INSTRUCTIONS TO FOLLOW | From the first line below to the last, reproduce the material exactly and leave out the images.

DATA TO PROCESS |
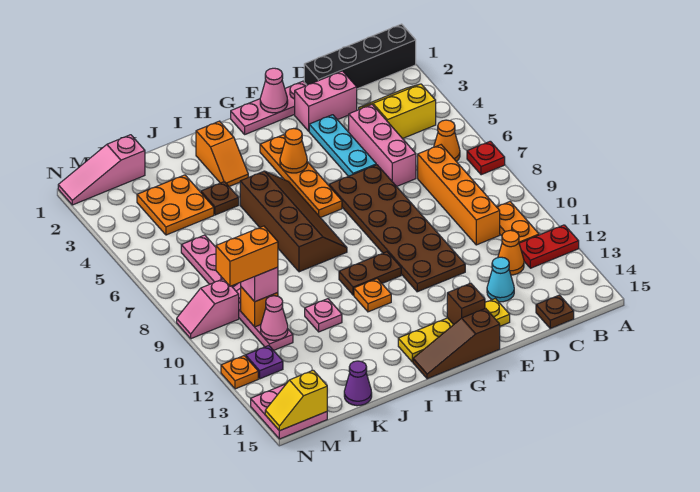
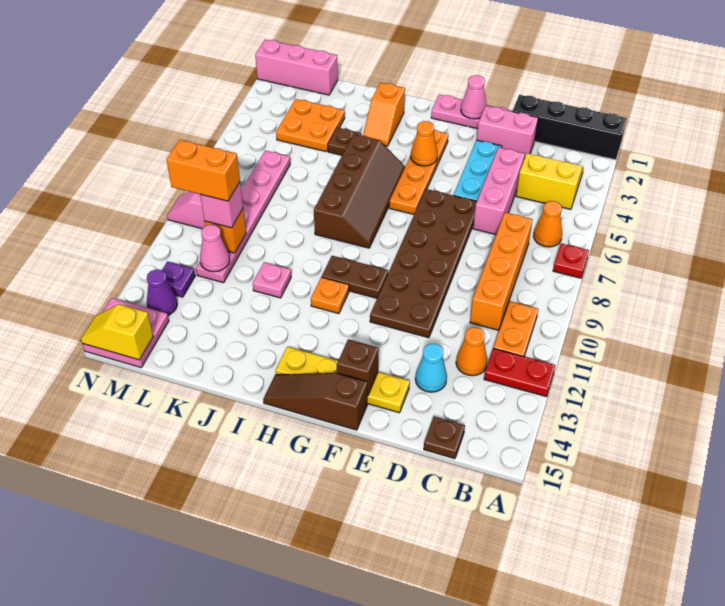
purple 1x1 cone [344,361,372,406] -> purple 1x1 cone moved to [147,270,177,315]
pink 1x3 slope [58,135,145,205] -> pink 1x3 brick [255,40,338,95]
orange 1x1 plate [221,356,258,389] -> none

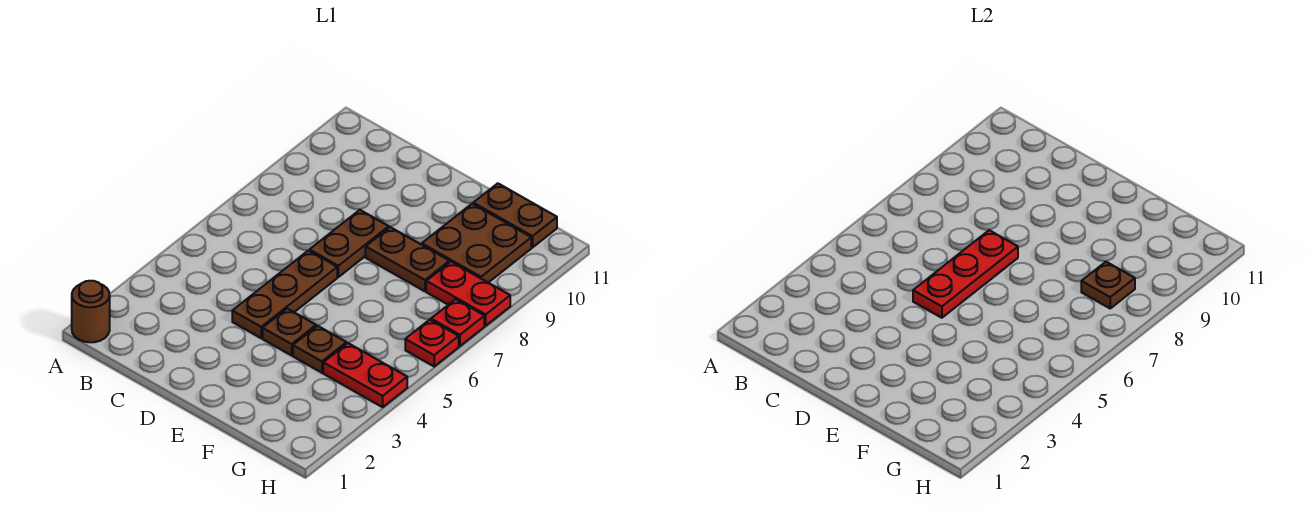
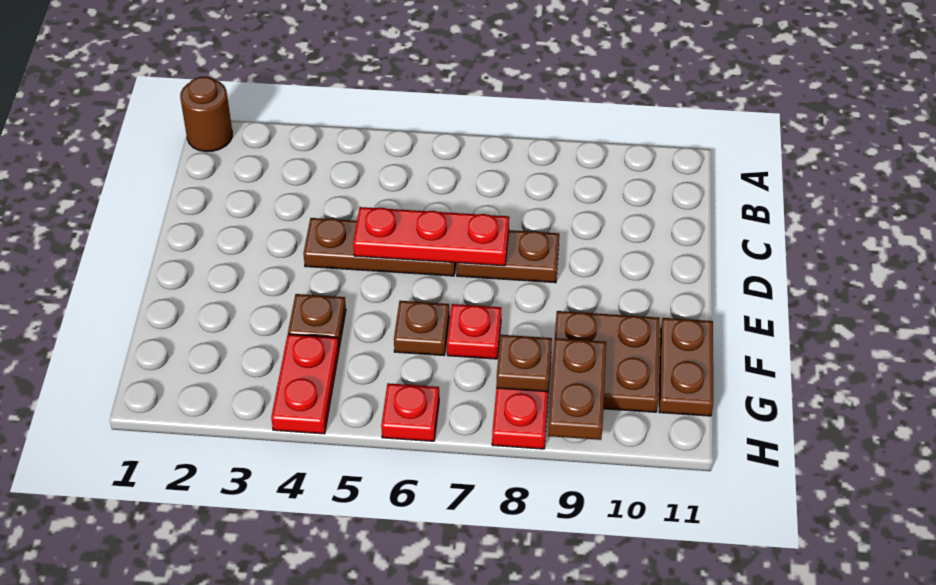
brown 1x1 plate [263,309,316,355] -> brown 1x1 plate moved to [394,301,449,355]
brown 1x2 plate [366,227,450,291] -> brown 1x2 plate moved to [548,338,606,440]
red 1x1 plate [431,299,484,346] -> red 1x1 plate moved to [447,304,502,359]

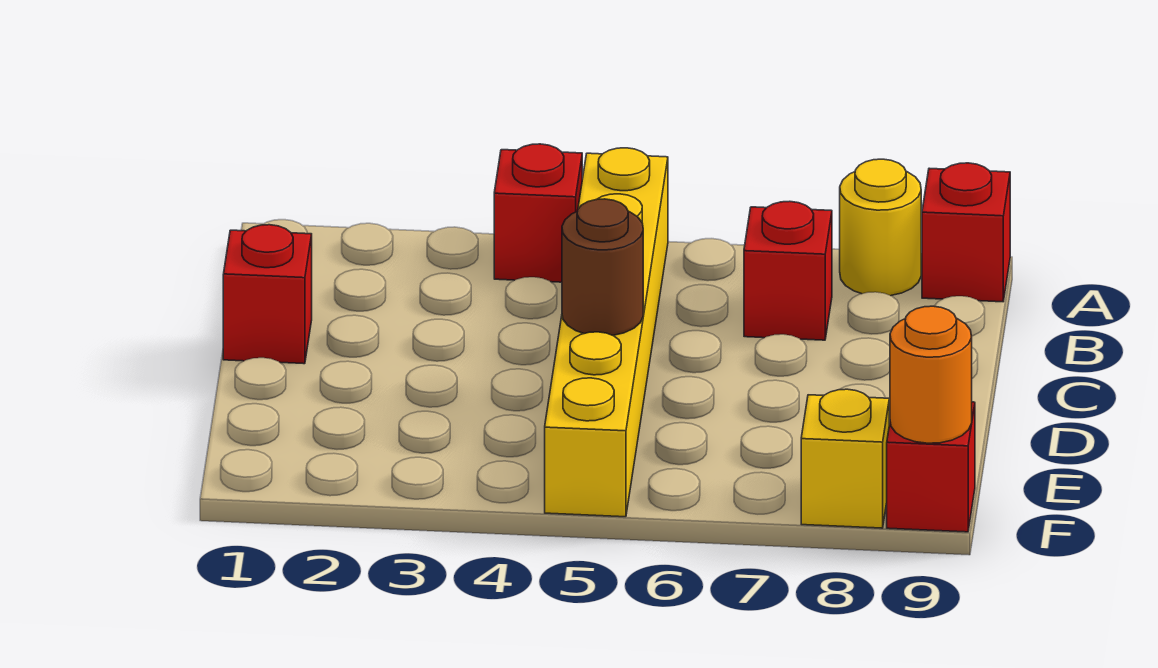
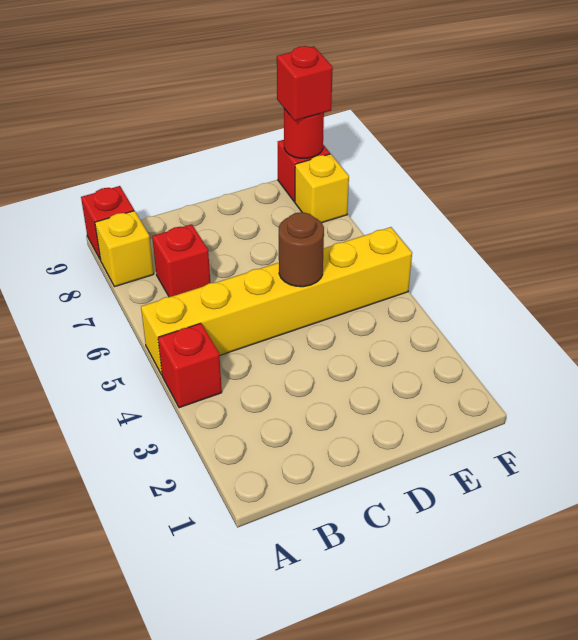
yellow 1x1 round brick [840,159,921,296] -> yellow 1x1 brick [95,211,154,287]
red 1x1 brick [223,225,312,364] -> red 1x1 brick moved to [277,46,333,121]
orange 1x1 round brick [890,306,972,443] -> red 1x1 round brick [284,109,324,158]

EXERCISE RESULT |
purple 1x1 cone [344,361,372,406] -> purple 1x1 cone moved to [147,270,177,315]
pink 1x3 slope [58,135,145,205] -> pink 1x3 brick [255,40,338,95]
orange 1x1 plate [221,356,258,389] -> none

brown 1x1 plate [263,309,316,355] -> brown 1x1 plate moved to [394,301,449,355]
brown 1x2 plate [366,227,450,291] -> brown 1x2 plate moved to [548,338,606,440]
red 1x1 plate [431,299,484,346] -> red 1x1 plate moved to [447,304,502,359]

yellow 1x1 round brick [840,159,921,296] -> yellow 1x1 brick [95,211,154,287]
red 1x1 brick [223,225,312,364] -> red 1x1 brick moved to [277,46,333,121]
orange 1x1 round brick [890,306,972,443] -> red 1x1 round brick [284,109,324,158]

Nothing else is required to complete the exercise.